Written task: Once you reach the line containing "red lamp [337,174,388,249]" in the entries below, write out that line and each one after it down to the line containing "none -> red calculator [351,136,421,171]", exactly and with nothing added.

───── Given records ─────

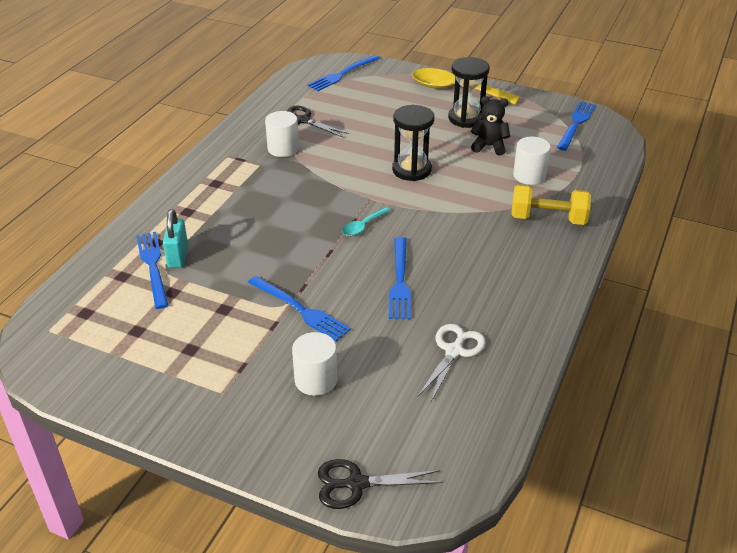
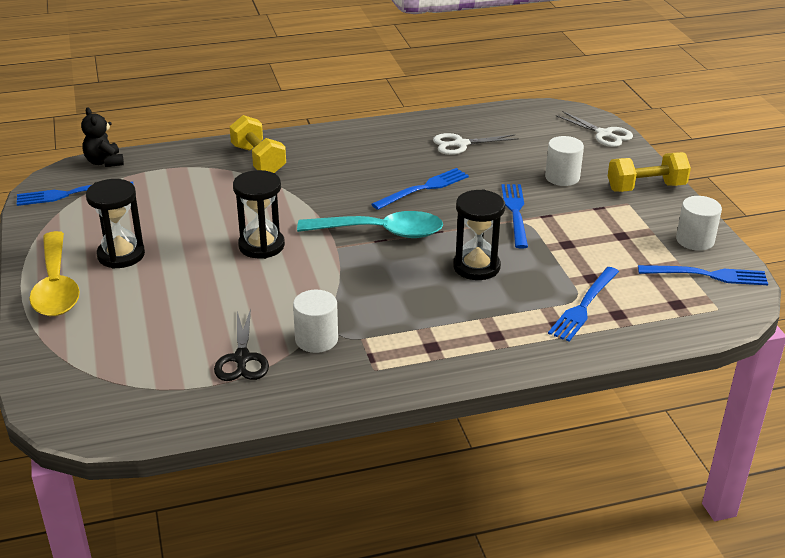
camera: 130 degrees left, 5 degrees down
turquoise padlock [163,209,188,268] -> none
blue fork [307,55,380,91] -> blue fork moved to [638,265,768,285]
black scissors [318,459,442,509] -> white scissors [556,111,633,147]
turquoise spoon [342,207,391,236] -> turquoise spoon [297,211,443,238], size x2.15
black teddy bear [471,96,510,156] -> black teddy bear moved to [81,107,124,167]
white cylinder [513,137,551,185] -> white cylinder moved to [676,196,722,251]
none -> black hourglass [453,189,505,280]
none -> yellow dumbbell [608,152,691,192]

─────
───── Given records ─────

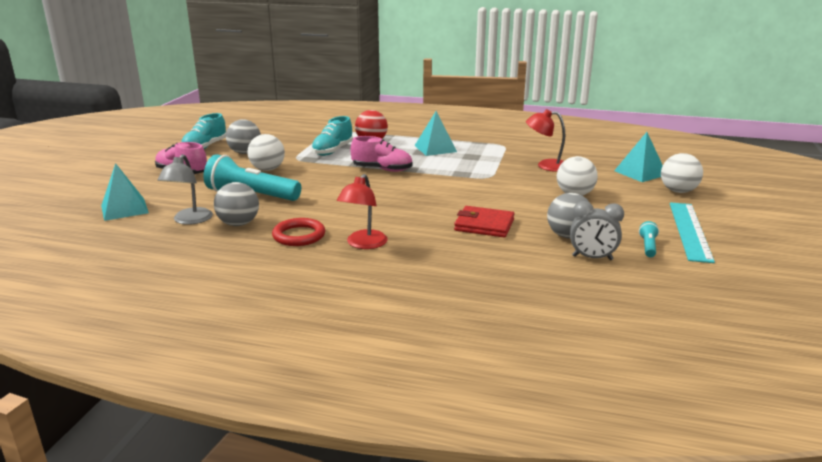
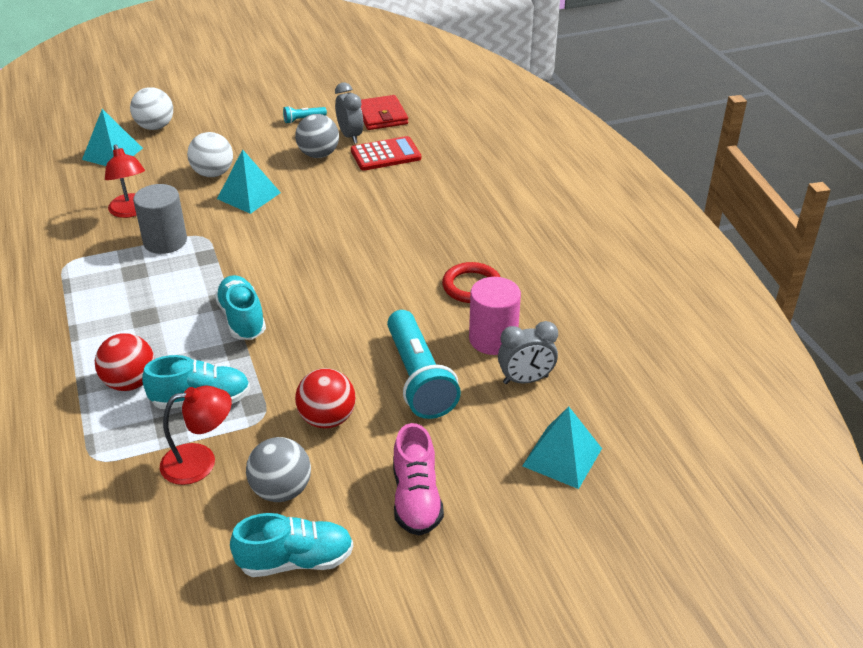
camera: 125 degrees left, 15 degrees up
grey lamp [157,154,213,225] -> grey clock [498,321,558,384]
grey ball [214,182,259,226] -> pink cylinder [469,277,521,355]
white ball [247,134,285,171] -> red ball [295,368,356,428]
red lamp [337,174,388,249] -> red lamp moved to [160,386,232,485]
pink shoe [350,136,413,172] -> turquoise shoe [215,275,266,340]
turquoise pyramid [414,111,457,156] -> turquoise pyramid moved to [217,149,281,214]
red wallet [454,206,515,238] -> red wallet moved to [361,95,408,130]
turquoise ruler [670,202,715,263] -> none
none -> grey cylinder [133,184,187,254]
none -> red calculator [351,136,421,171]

─────

Output below:
red lamp [337,174,388,249] -> red lamp moved to [160,386,232,485]
pink shoe [350,136,413,172] -> turquoise shoe [215,275,266,340]
turquoise pyramid [414,111,457,156] -> turquoise pyramid moved to [217,149,281,214]
red wallet [454,206,515,238] -> red wallet moved to [361,95,408,130]
turquoise ruler [670,202,715,263] -> none
none -> grey cylinder [133,184,187,254]
none -> red calculator [351,136,421,171]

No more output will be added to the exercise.